◆ Your instructions ◆
Within the records below, find the line with "(491, 224) = (344, 221): none" and the line with "camera: 25 degrees left, 15 degrees down", then reproduce exactly those two lines and all lines between them, without any picture.

◆ Recorded information ◆
-*-
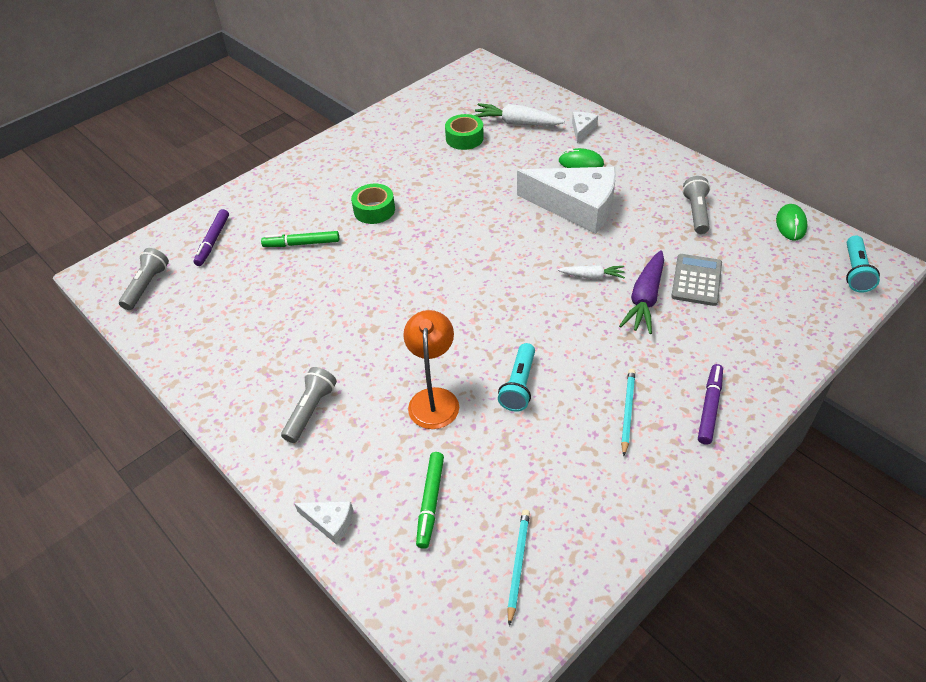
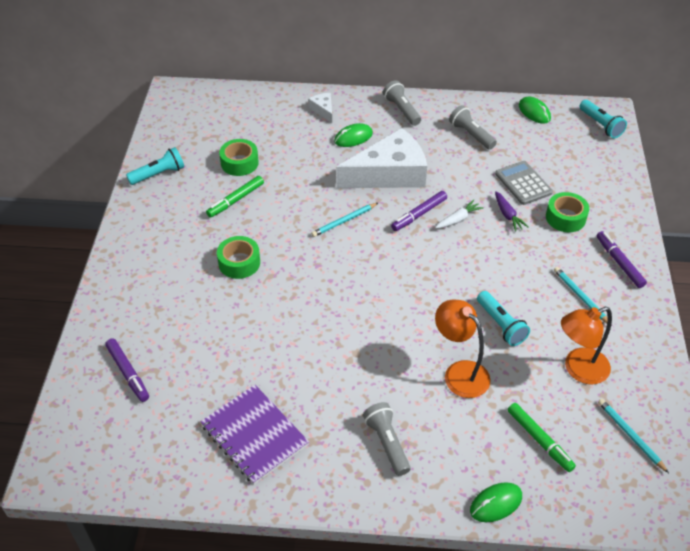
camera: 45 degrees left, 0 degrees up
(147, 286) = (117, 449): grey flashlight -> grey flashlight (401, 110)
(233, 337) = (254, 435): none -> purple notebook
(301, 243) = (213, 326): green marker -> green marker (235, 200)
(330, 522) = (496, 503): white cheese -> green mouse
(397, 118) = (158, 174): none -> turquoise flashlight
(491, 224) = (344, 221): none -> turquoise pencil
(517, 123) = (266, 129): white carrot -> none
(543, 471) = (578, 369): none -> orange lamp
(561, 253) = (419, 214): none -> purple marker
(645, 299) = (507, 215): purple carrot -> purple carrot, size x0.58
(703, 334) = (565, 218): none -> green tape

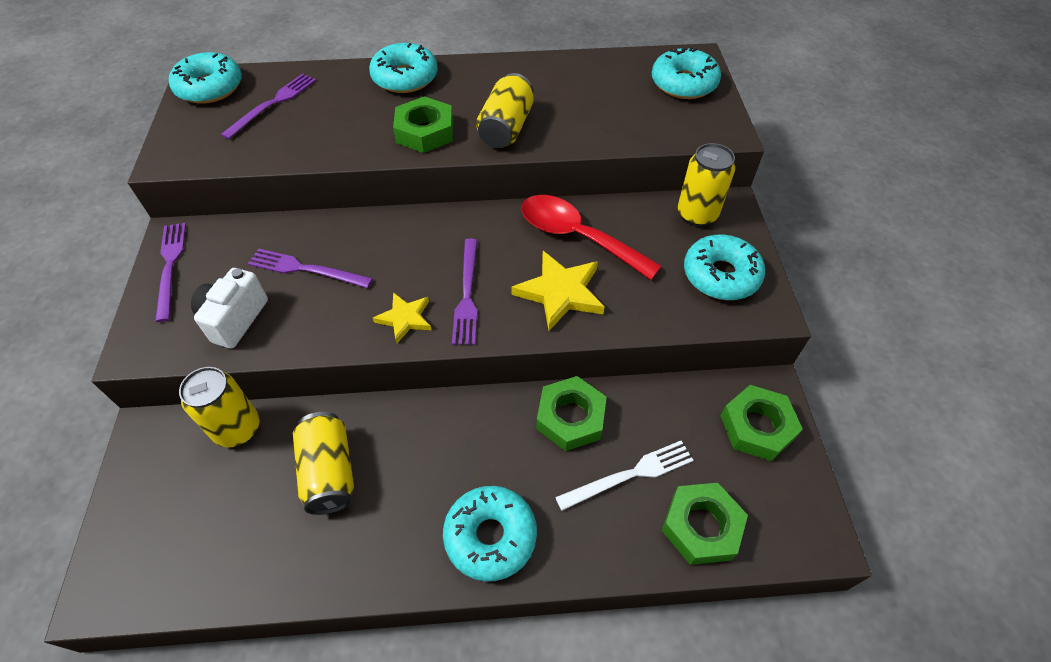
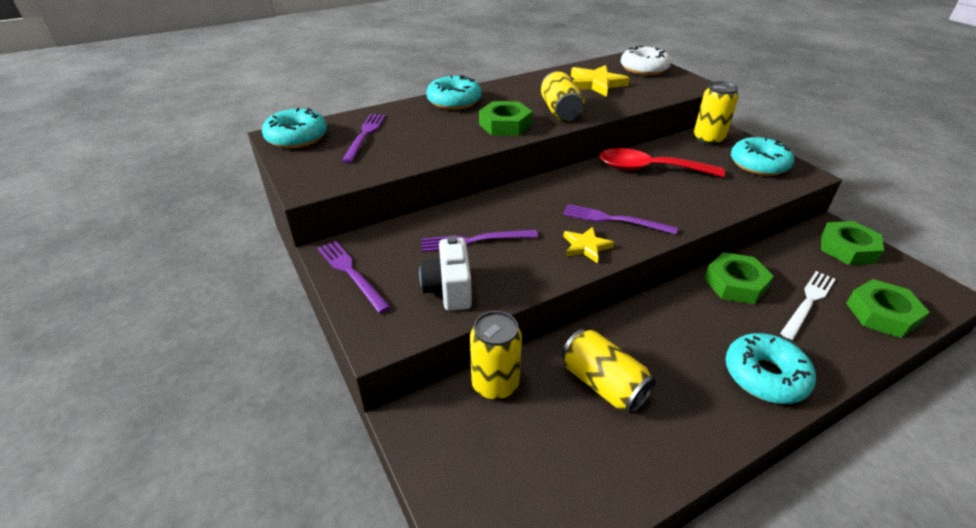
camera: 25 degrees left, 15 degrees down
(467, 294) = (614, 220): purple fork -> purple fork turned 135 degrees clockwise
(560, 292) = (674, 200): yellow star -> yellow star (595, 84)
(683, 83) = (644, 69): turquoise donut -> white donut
-*-
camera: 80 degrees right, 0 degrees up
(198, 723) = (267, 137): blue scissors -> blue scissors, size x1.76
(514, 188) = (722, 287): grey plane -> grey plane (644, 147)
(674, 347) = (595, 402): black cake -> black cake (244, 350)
-*-
◆ Task output ◆
(491, 224) = (344, 221): none -> turquoise pencil
(517, 123) = (266, 129): white carrot -> none
(543, 471) = (578, 369): none -> orange lamp
(561, 253) = (419, 214): none -> purple marker
(645, 299) = (507, 215): purple carrot -> purple carrot, size x0.58
(703, 334) = (565, 218): none -> green tape

camera: 25 degrees left, 15 degrees down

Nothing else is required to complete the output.